GOAL OF THE EXERCISE:
Each line of the data below should be restated exactly, with images left out.

+++ GIVEN MATERIAL +++

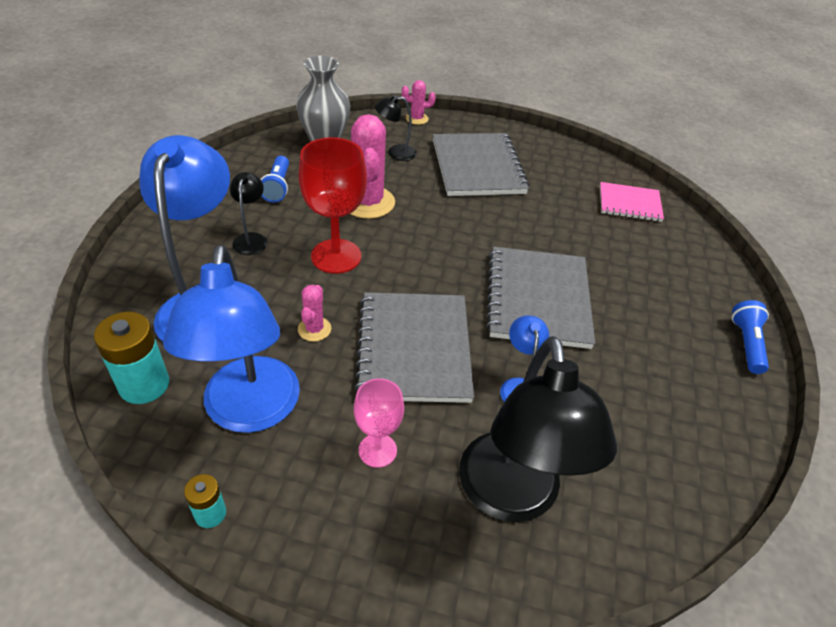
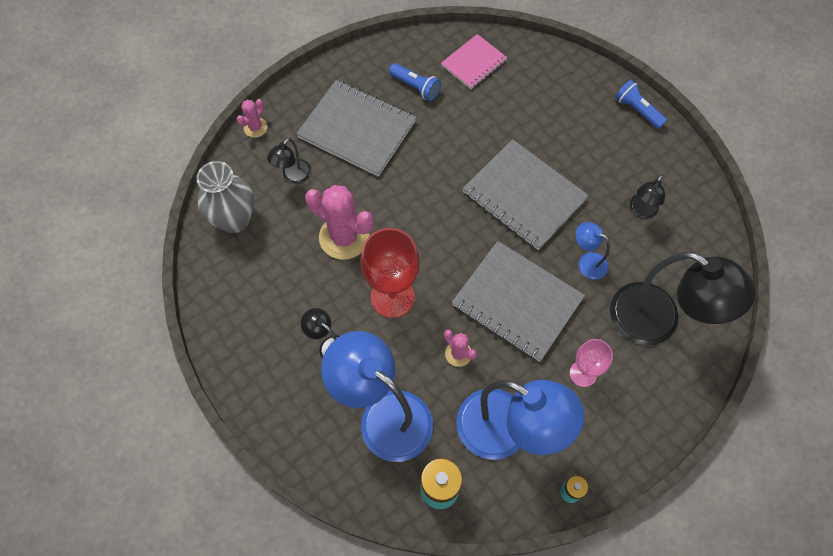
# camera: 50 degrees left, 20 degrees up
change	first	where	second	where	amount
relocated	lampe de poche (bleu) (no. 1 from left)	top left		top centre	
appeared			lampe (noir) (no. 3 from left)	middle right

+++

ANSWER BOX:
# camera: 50 degrees left, 20 degrees up
change	first	where	second	where	amount
relocated	lampe de poche (bleu) (no. 1 from left)	top left		top centre	
appeared			lampe (noir) (no. 3 from left)	middle right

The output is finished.